Modification records.
============================================================

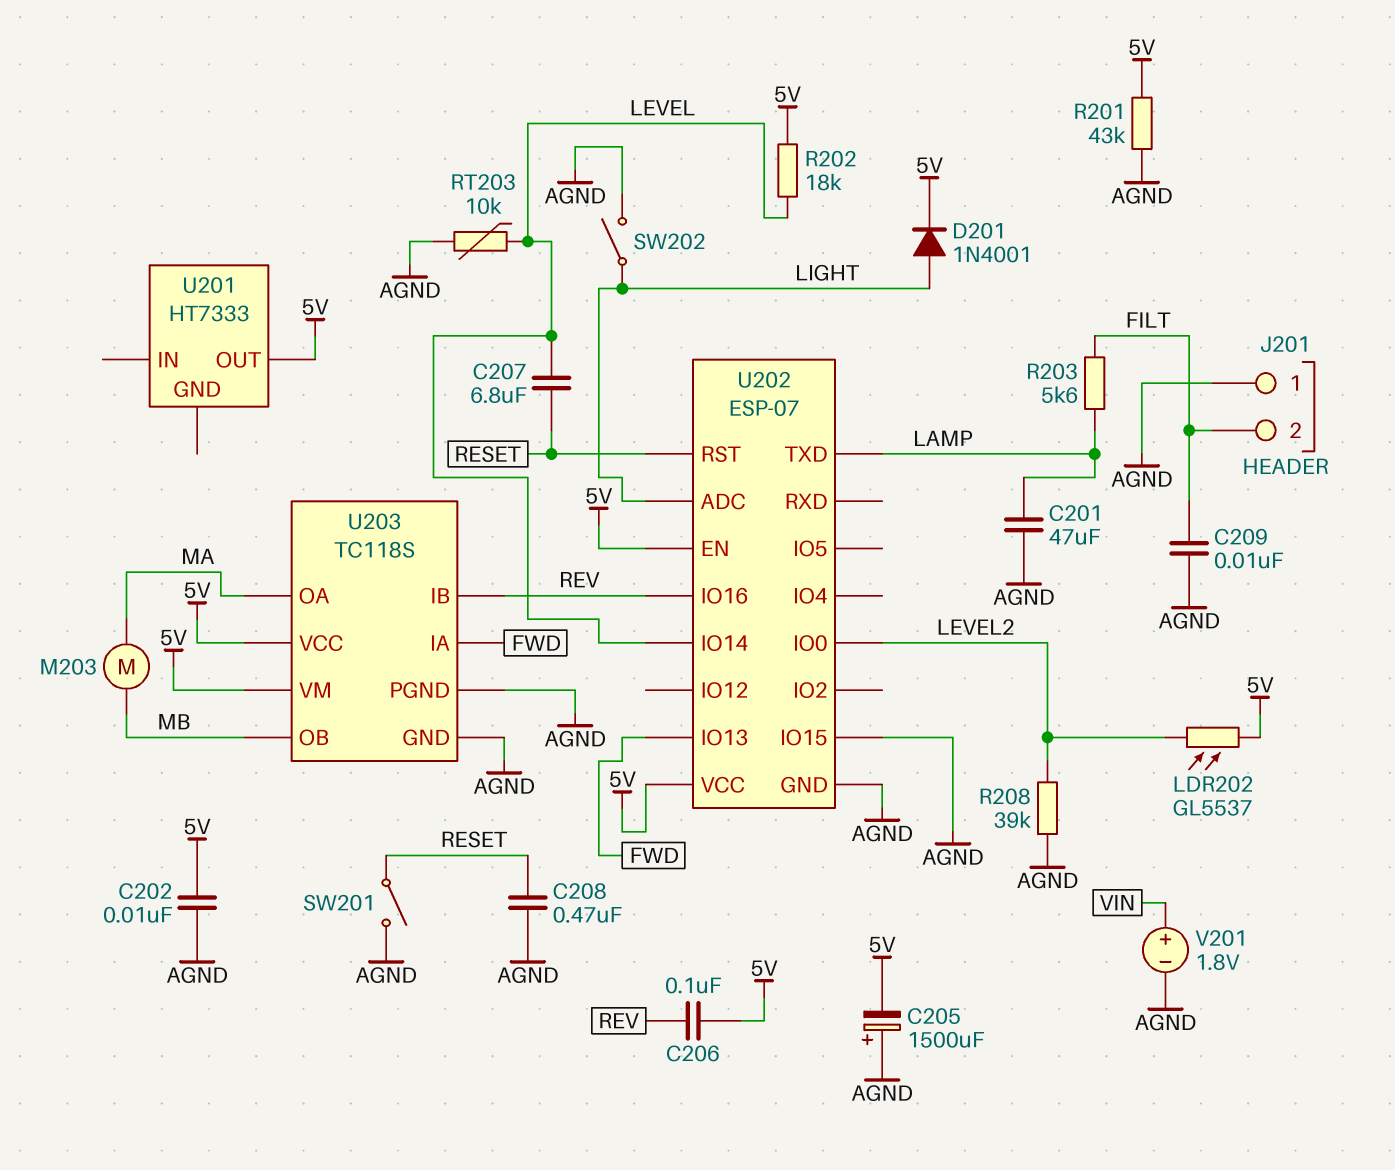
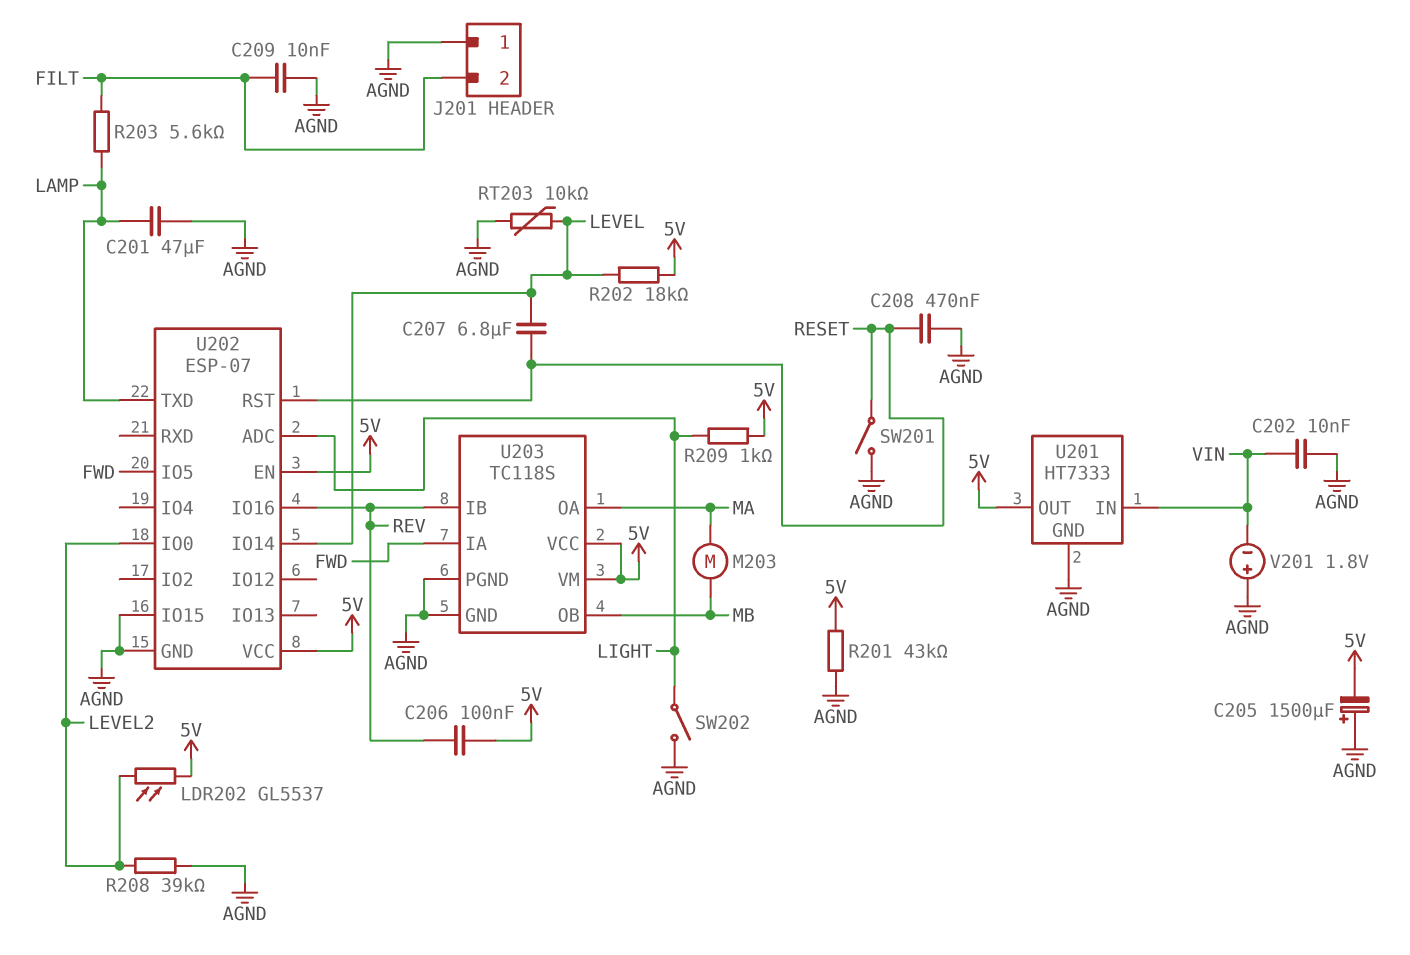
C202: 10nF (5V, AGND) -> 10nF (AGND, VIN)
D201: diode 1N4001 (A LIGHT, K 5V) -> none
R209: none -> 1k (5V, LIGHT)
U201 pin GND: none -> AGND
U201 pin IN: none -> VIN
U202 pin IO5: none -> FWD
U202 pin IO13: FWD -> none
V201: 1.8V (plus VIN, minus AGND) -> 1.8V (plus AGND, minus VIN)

============================================================

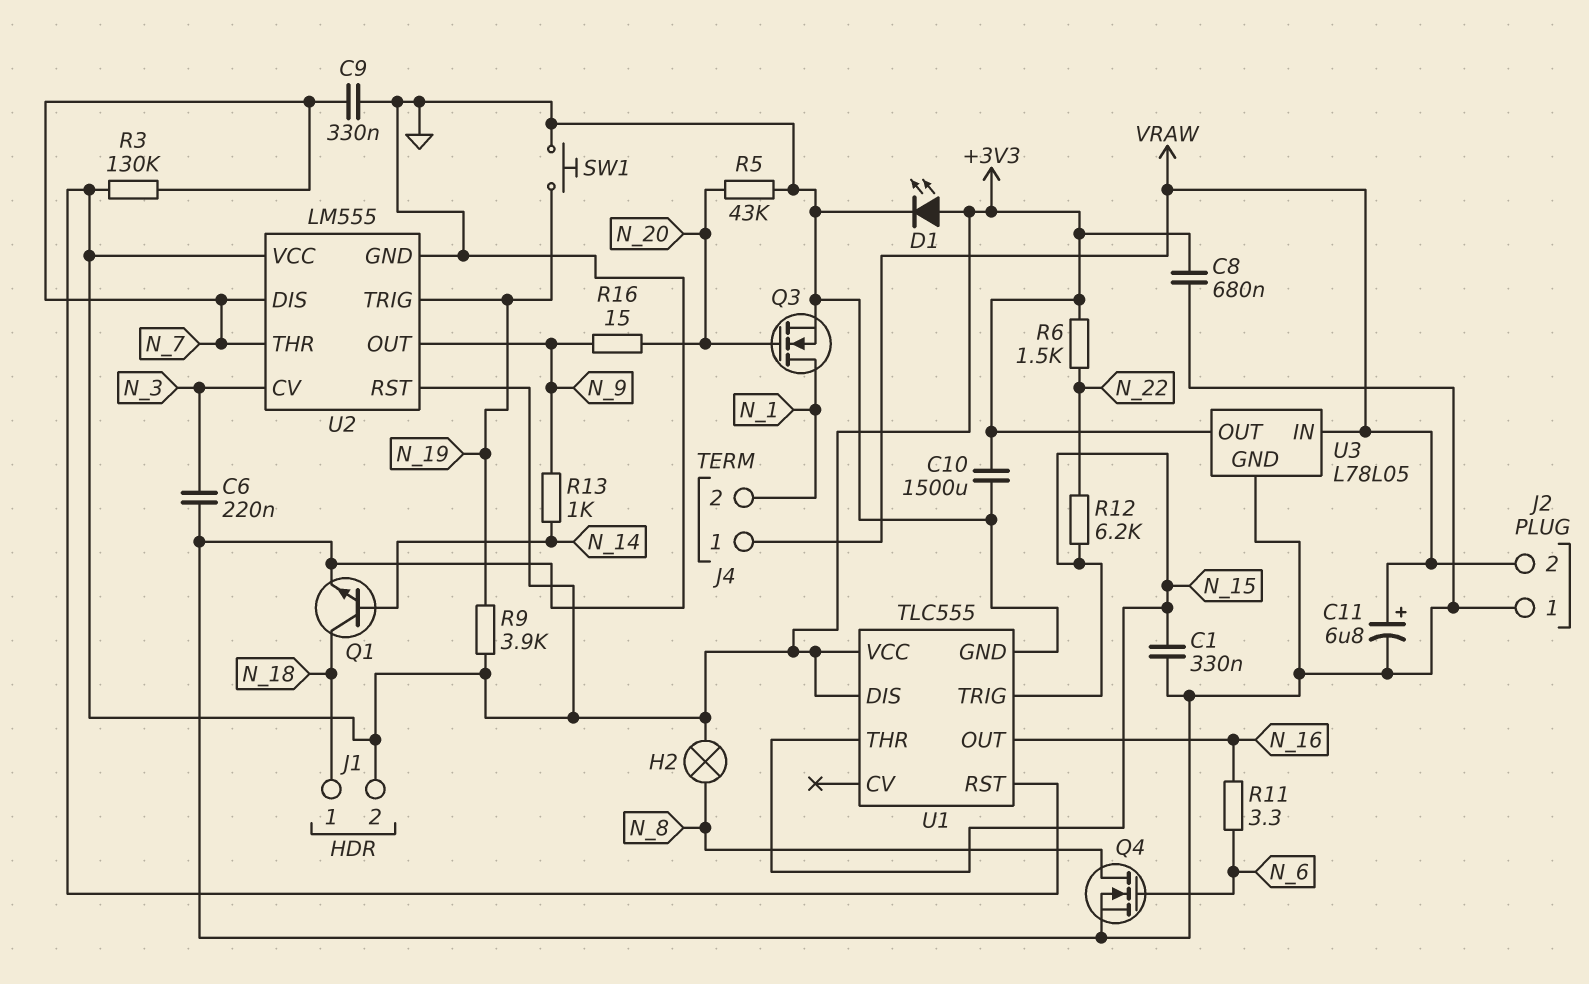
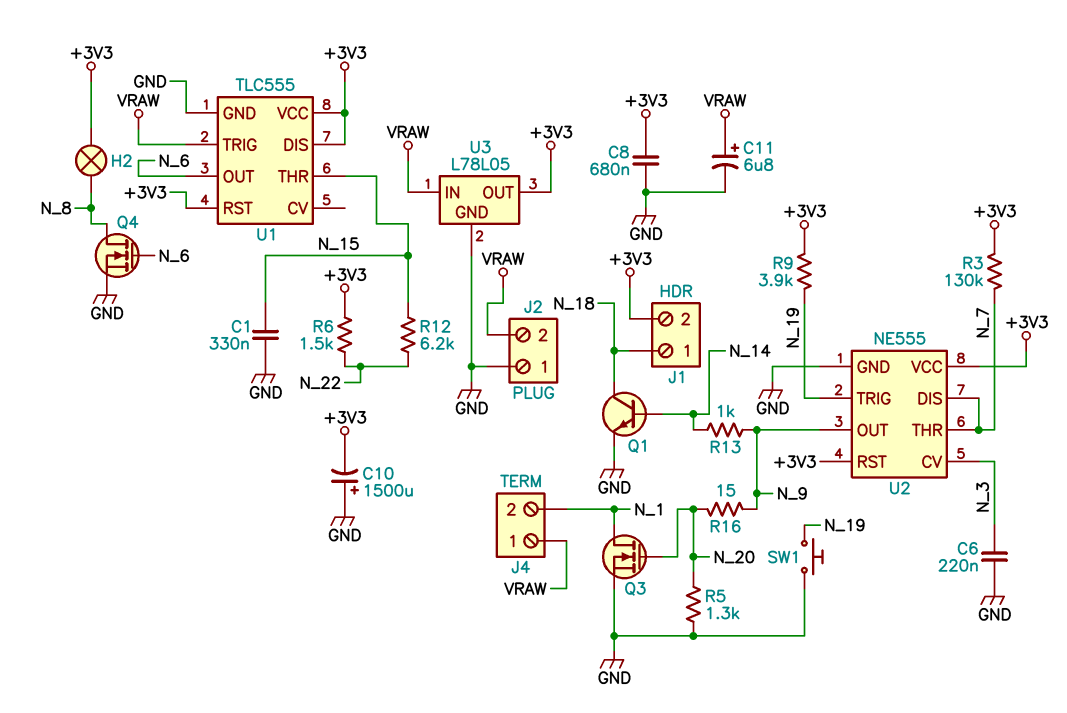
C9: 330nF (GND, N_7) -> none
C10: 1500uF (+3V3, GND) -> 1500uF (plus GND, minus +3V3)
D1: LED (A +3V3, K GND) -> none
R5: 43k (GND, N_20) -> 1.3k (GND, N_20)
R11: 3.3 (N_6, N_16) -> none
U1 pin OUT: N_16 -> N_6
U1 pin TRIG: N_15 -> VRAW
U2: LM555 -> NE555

============================================================

Description of the task. Isolate the lines above that contain the word "plus" and copy them.

Exercise result.
V201: 1.8V (plus VIN, minus AGND) -> 1.8V (plus AGND, minus VIN)
C10: 1500uF (+3V3, GND) -> 1500uF (plus GND, minus +3V3)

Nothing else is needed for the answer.